» What to work on
Print every entry, word for word, and skip the images.

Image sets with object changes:
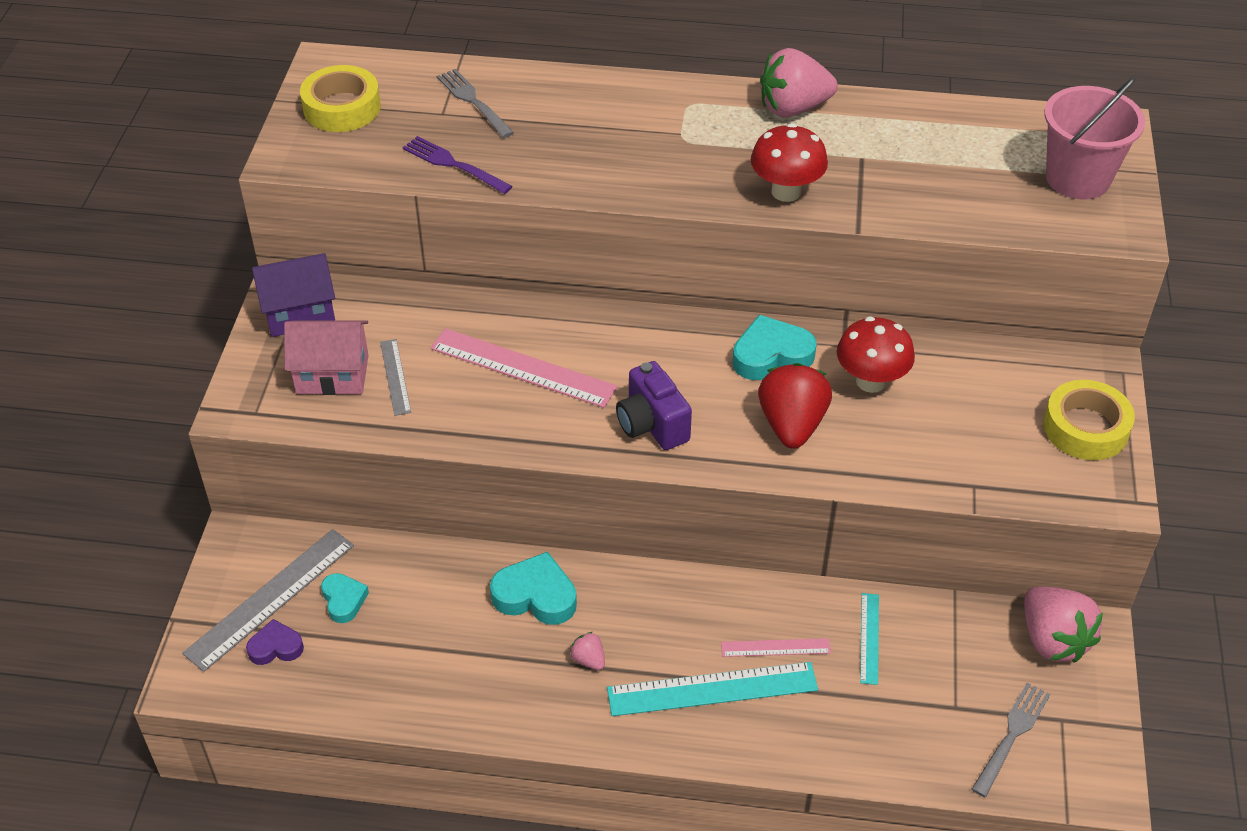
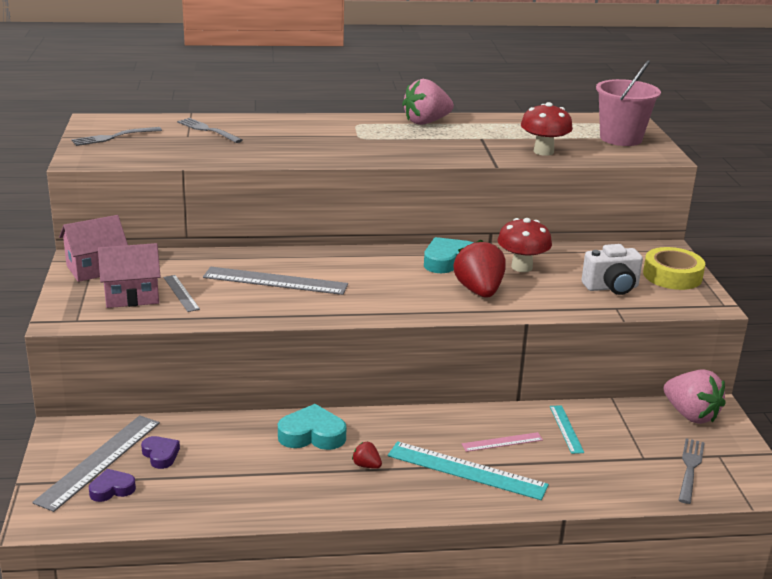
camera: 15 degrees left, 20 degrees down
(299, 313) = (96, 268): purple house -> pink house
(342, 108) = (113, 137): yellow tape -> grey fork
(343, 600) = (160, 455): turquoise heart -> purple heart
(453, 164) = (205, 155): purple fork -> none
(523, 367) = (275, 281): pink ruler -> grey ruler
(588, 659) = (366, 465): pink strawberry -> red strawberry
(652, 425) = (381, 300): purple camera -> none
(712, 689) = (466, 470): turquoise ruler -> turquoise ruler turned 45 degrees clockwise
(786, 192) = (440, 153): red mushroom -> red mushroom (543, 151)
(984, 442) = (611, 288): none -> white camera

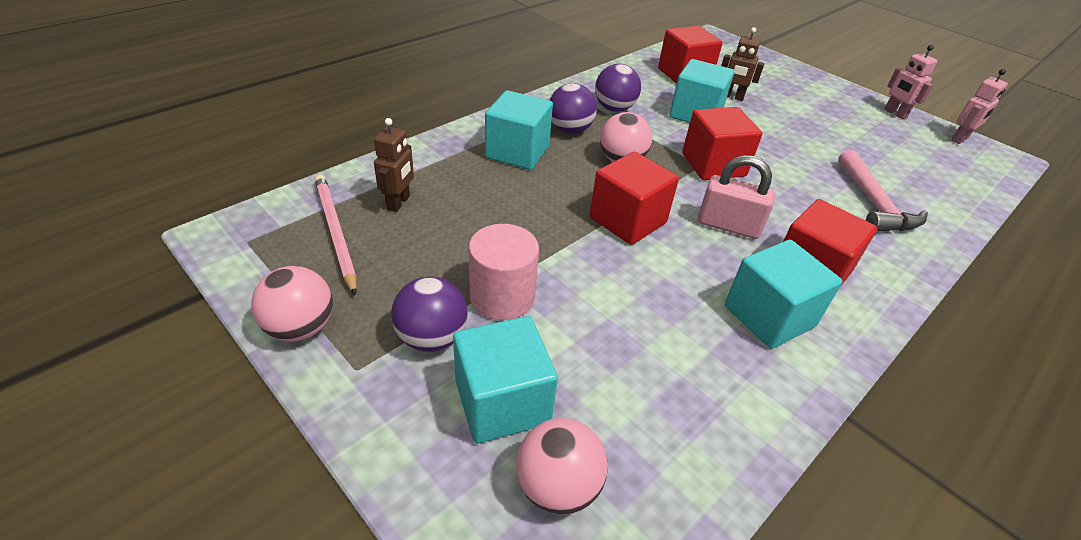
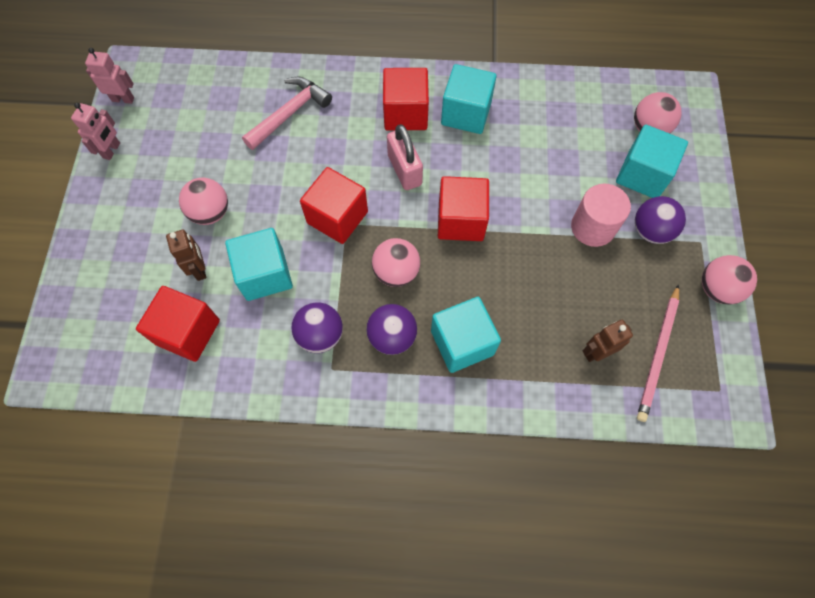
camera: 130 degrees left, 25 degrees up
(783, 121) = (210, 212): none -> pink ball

» Problem solution
camera: 15 degrees left, 20 degrees down
(299, 313) = (96, 268): purple house -> pink house
(342, 108) = (113, 137): yellow tape -> grey fork
(343, 600) = (160, 455): turquoise heart -> purple heart
(453, 164) = (205, 155): purple fork -> none
(523, 367) = (275, 281): pink ruler -> grey ruler
(588, 659) = (366, 465): pink strawberry -> red strawberry
(652, 425) = (381, 300): purple camera -> none
(712, 689) = (466, 470): turquoise ruler -> turquoise ruler turned 45 degrees clockwise
(786, 192) = (440, 153): red mushroom -> red mushroom (543, 151)
(984, 442) = (611, 288): none -> white camera

camera: 130 degrees left, 25 degrees up
(783, 121) = (210, 212): none -> pink ball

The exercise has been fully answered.